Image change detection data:
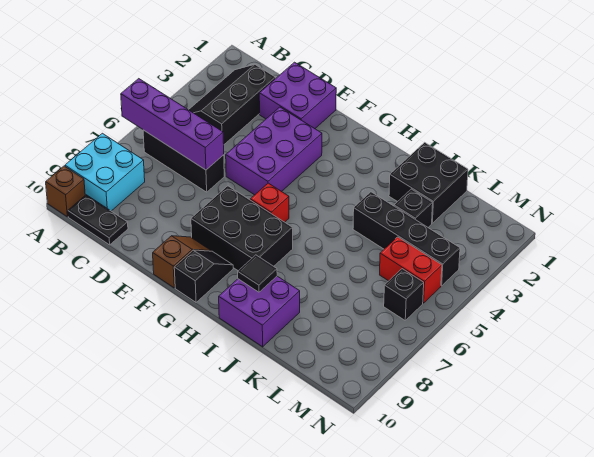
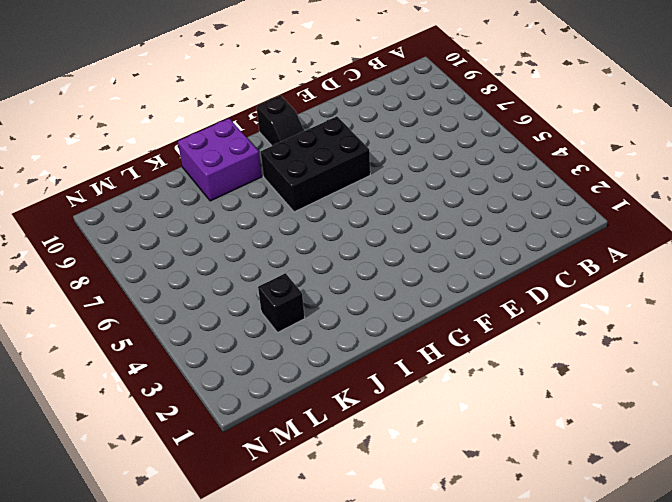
none -> cyan 2x2 brick [65,133,145,211]
none -> brown 1x1 brick [46,166,85,217]
none -> black 2x3 slope [189,65,276,144]

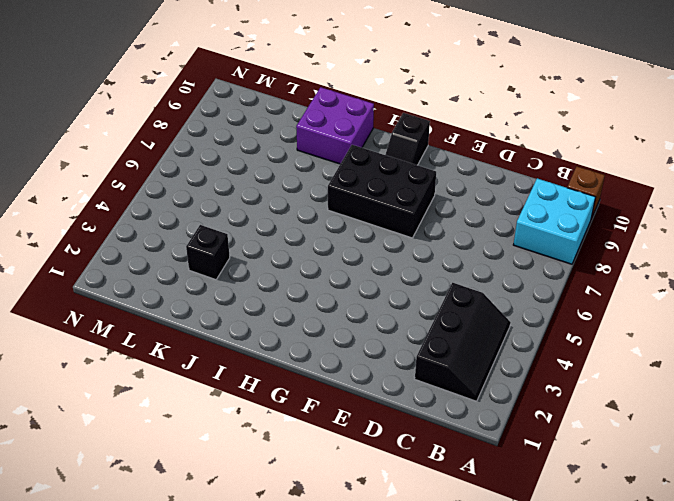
none -> black 1x3 brick [143,130,224,192]
none -> black 1x2 plate [68,195,128,245]
none -> purple 2x2 brick [259,62,336,129]

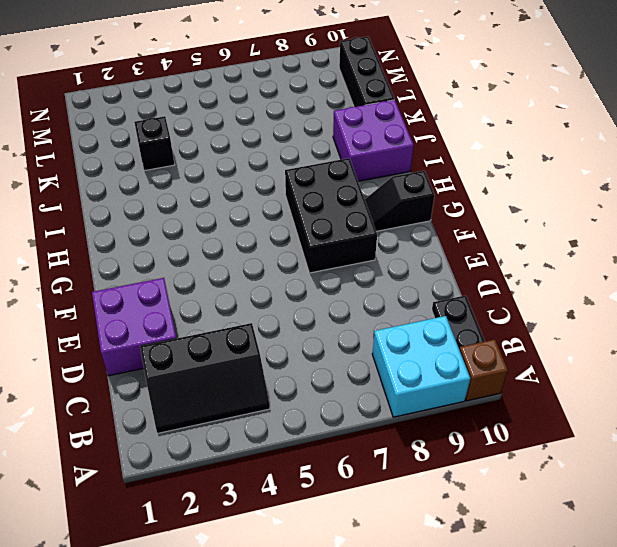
black 1x3 brick [339,37,394,107] -> black 1x3 brick moved to [143,130,224,192]
none -> purple 2x3 brick [226,107,322,195]
none -> brown 1x2 slope [153,236,211,288]
none -> red 1x1 brick [250,183,289,222]

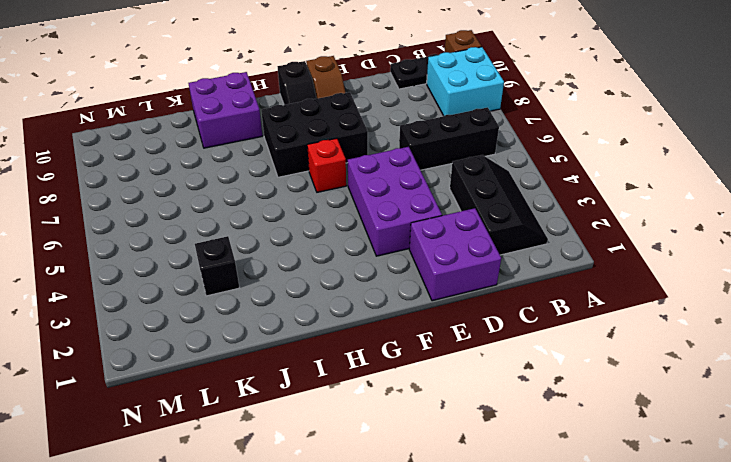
none -> black 2x2 brick [389,142,468,223]
none -> black 1x4 brick [353,192,460,286]
none -> red 1x2 brick [380,237,442,303]

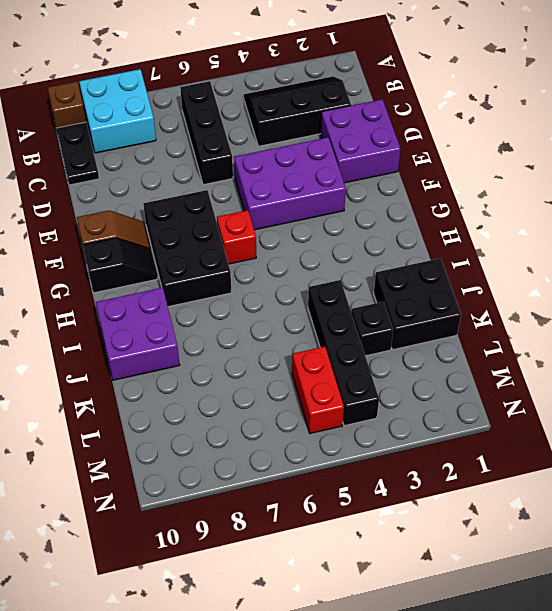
none -> black 1x1 brick [384,269,424,320]
none -> purple 1x4 brick [121,79,224,170]
none -> black 1x1 tile [238,255,277,292]

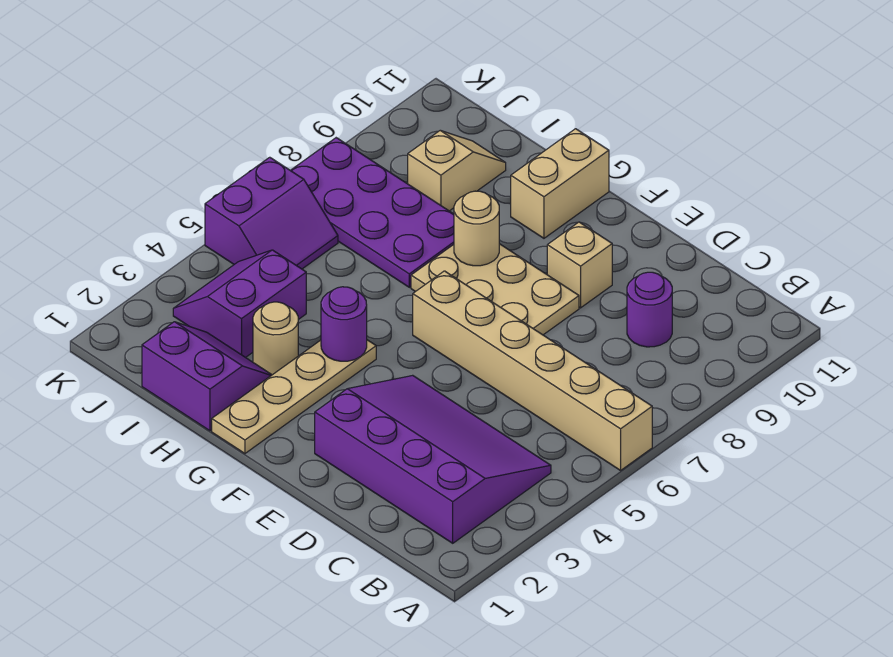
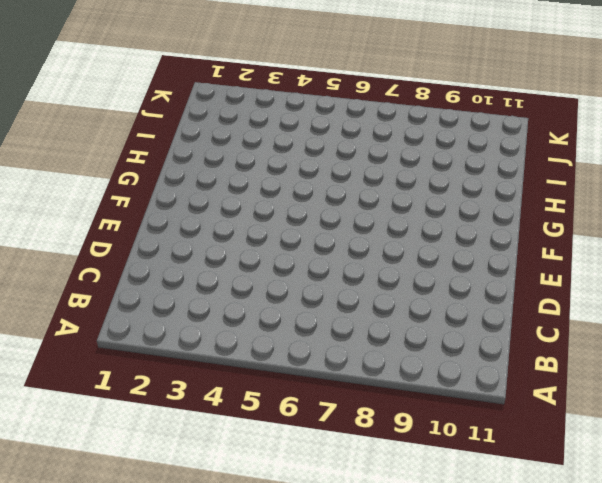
none -> tan 1x6 brick [413,271,652,470]
none -> purple 3x4 slope [315,375,551,543]
none -> purple 1x1 round brick [627,272,672,347]

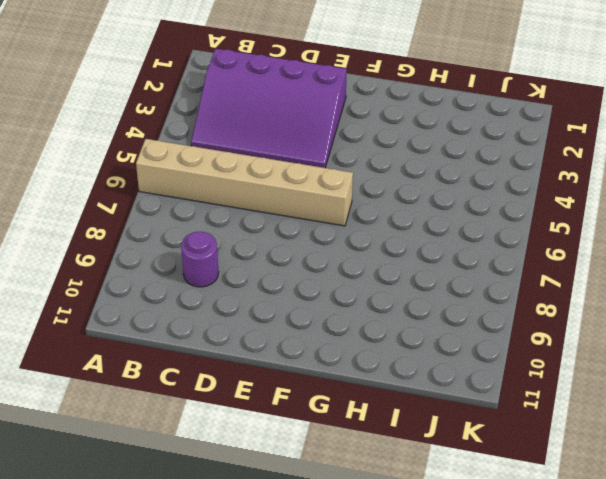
none -> tan 2x3 plate [411,244,579,335]
none -> tan 1x1 brick [547,222,612,308]
none -> tan 1x4 plate [212,340,376,454]

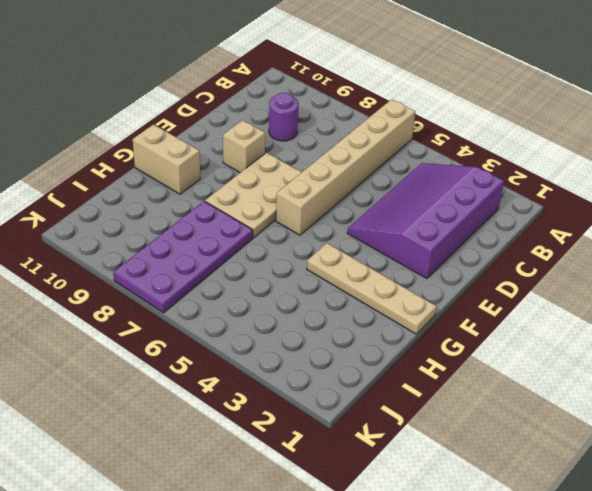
none -> purple 2x2 slope [142,322,272,431]
none -> tan 1x1 round brick [253,302,298,375]
none -> purple 2x2 slope [173,250,306,358]

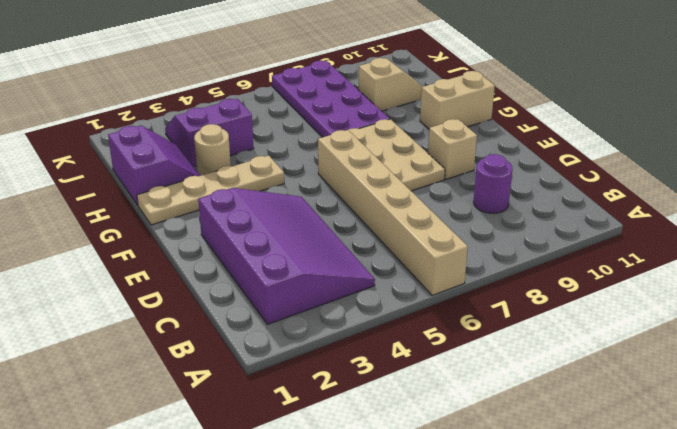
none -> purple 2x2 slope [205,157,338,269]
none -> purple 1x1 round brick [321,287,367,361]
none -> tan 1x1 round brick [454,191,499,266]

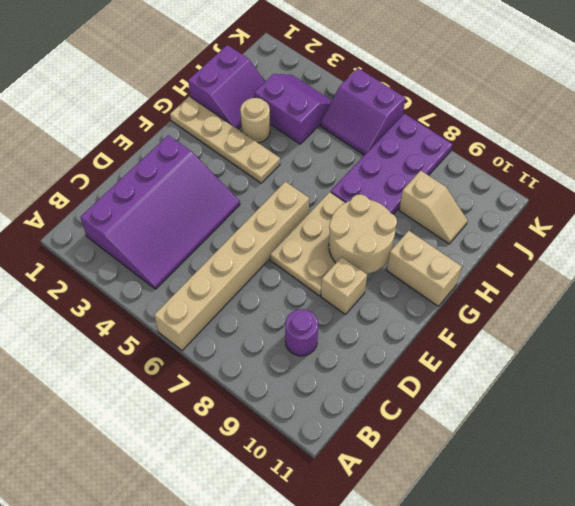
tan 2x2 round brick [329,194,397,274] -> tan 1x1 round brick [454,191,499,266]
none -> purple 1x1 round brick [321,287,367,361]

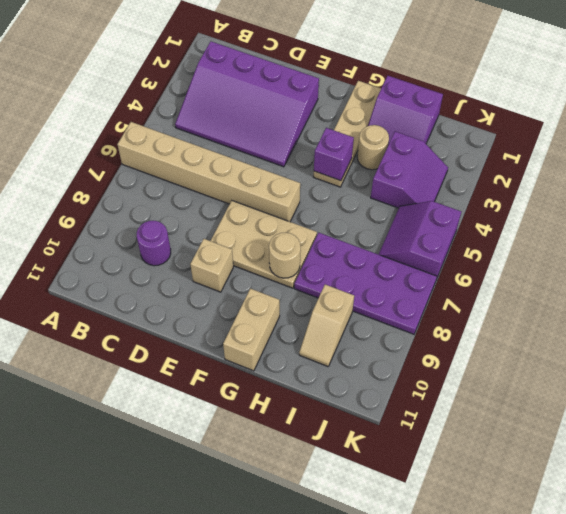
purple 1x1 brick [314,128,354,181] -> purple 1x1 round brick [321,287,367,361]

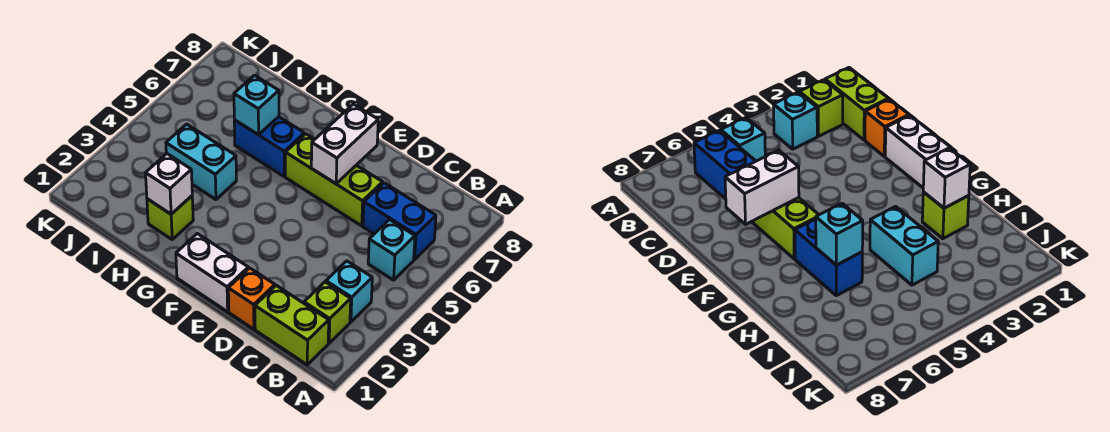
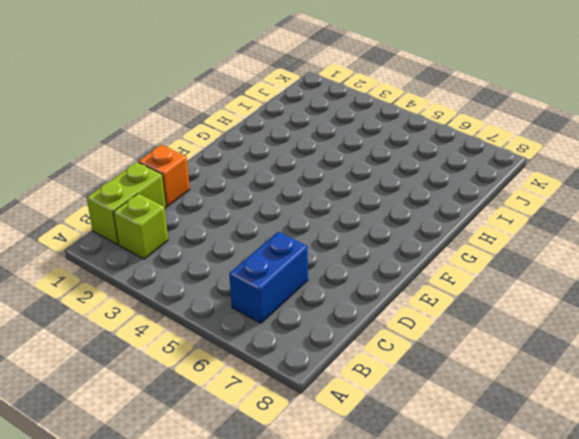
none -> cyan 1x1 brick [326,261,372,322]
none -> cyan 1x1 brick [368,220,415,280]
none -> lime 1x3 brick [285,134,383,226]

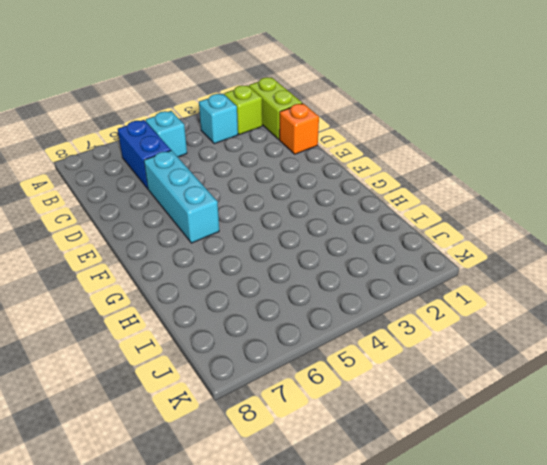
cyan 1x3 brick [144,150,219,243] -> lime 1x3 brick [285,134,383,226]
none -> white 1x2 brick [176,234,248,312]
none -> blue 1x2 brick [234,117,304,176]
none -> lime 1x1 brick [147,196,193,239]

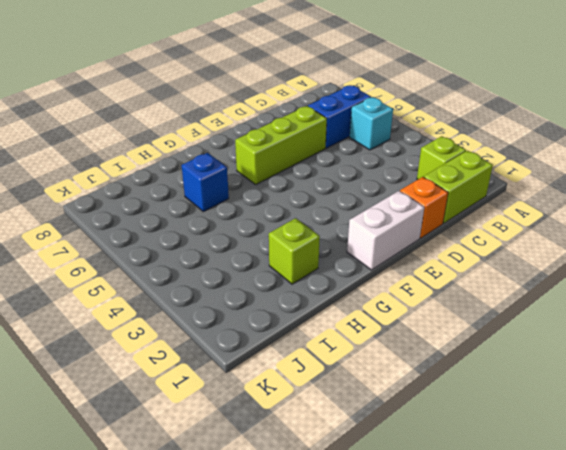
blue 1x1 brick [182,153,229,212] -> blue 1x2 brick [234,117,304,176]
none -> cyan 1x1 brick [326,261,372,322]
none -> cyan 1x2 brick [166,124,236,199]
none -> white 1x2 brick [311,104,378,184]

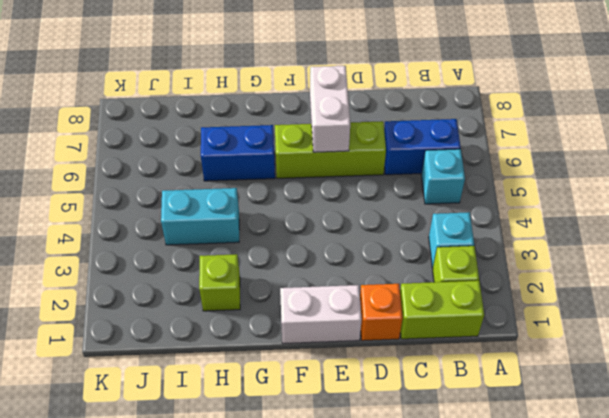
none -> white 1x1 brick [146,154,192,214]
none -> cyan 1x1 brick [234,75,279,135]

Task:
What is needed is each line of the entries that contains the word "brown".

Output for this exercise:
none -> brown 1x1 brick [46,166,85,217]
none -> brown 1x2 slope [153,236,211,288]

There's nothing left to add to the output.